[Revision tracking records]
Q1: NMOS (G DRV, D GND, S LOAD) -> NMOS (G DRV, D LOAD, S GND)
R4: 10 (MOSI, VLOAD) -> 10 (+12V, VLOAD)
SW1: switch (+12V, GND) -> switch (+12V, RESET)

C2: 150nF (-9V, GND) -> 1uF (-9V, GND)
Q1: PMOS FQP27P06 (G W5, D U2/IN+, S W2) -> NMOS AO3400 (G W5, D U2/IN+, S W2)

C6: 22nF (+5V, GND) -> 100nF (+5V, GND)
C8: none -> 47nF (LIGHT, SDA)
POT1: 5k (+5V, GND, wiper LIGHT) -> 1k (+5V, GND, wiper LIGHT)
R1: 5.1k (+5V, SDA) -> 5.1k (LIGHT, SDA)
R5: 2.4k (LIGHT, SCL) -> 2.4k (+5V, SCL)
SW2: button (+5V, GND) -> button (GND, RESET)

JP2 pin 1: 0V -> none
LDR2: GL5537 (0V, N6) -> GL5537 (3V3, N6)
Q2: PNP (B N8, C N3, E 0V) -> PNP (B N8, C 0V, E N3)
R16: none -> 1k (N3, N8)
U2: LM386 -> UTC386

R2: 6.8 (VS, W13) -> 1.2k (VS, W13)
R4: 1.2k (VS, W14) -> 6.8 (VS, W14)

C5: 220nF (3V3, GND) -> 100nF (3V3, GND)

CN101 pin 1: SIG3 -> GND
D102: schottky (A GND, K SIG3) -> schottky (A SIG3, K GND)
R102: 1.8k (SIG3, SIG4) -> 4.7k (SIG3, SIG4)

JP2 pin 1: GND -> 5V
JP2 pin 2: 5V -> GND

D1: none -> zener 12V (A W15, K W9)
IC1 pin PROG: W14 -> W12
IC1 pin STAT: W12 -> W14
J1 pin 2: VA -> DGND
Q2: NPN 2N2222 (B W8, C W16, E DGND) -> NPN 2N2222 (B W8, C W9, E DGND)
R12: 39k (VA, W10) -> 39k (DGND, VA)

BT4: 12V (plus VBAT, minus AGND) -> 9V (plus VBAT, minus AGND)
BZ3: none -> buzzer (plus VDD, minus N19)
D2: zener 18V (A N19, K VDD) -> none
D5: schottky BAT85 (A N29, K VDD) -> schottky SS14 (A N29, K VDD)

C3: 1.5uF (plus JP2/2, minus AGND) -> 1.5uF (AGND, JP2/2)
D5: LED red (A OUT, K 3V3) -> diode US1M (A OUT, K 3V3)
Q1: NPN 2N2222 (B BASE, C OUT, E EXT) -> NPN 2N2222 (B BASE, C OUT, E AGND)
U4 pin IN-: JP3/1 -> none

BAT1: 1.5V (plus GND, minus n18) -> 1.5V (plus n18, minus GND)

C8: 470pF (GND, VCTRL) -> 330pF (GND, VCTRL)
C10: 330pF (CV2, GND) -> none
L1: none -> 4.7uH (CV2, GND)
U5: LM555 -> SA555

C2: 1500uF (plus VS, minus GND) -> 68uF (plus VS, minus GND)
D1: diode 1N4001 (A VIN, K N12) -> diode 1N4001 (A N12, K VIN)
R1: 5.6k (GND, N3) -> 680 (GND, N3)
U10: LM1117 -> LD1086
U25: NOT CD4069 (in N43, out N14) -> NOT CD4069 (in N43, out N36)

▶ TASK DETAILS
Beginning with the line that has "POT1: 5k (+5V, GND, wiper" and ending with the line that has "Q2: PNP (B N8, C", set down the lines above exactly and include no others.

▶ RESPONSE TO THE TASK
POT1: 5k (+5V, GND, wiper LIGHT) -> 1k (+5V, GND, wiper LIGHT)
R1: 5.1k (+5V, SDA) -> 5.1k (LIGHT, SDA)
R5: 2.4k (LIGHT, SCL) -> 2.4k (+5V, SCL)
SW2: button (+5V, GND) -> button (GND, RESET)

JP2 pin 1: 0V -> none
LDR2: GL5537 (0V, N6) -> GL5537 (3V3, N6)
Q2: PNP (B N8, C N3, E 0V) -> PNP (B N8, C 0V, E N3)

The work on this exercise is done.